**Data for review:**

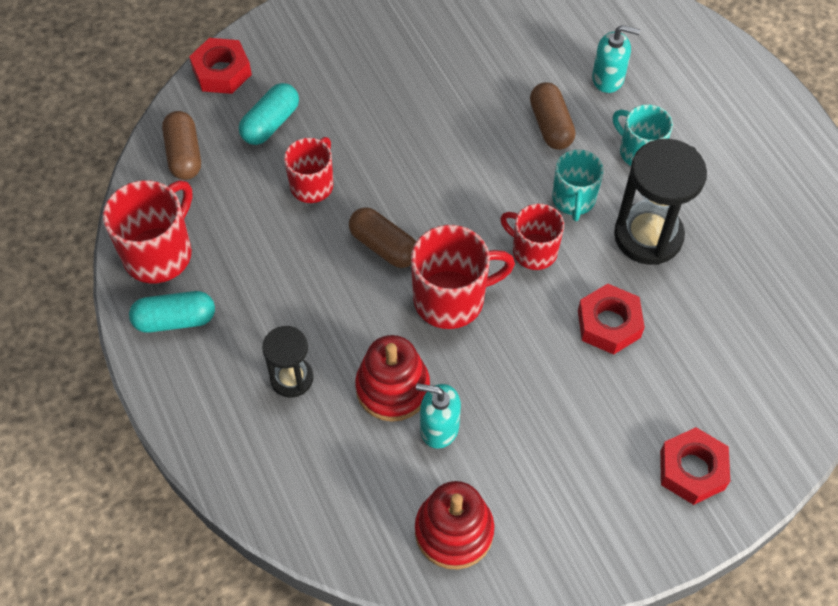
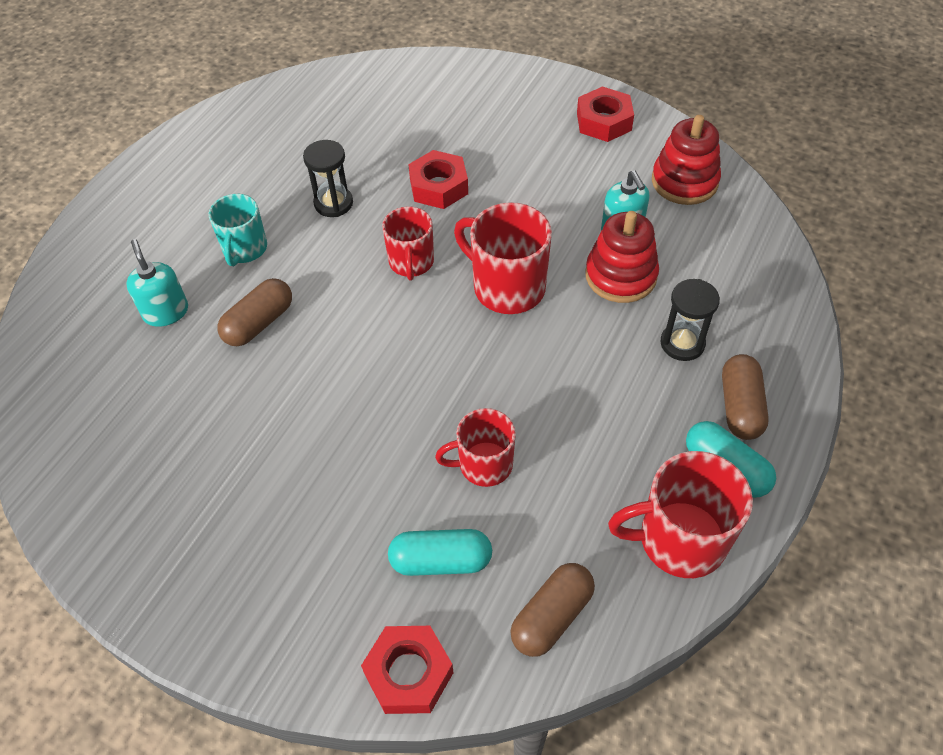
camera: 125 degrees left, 5 degrees down
brown capsule [349,207,416,268] -> brown capsule moved to [722,354,769,440]
turquoise mug [552,149,604,221] -> none
black hourglass [614,139,707,265] -> black hourglass [303,140,353,217], size x0.58
red nut [660,427,730,505] -> red nut moved to [577,86,634,142]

**Exercise:** In these entries, please give the number of lines holding the string "moved" and nothing more.

**Response:** 2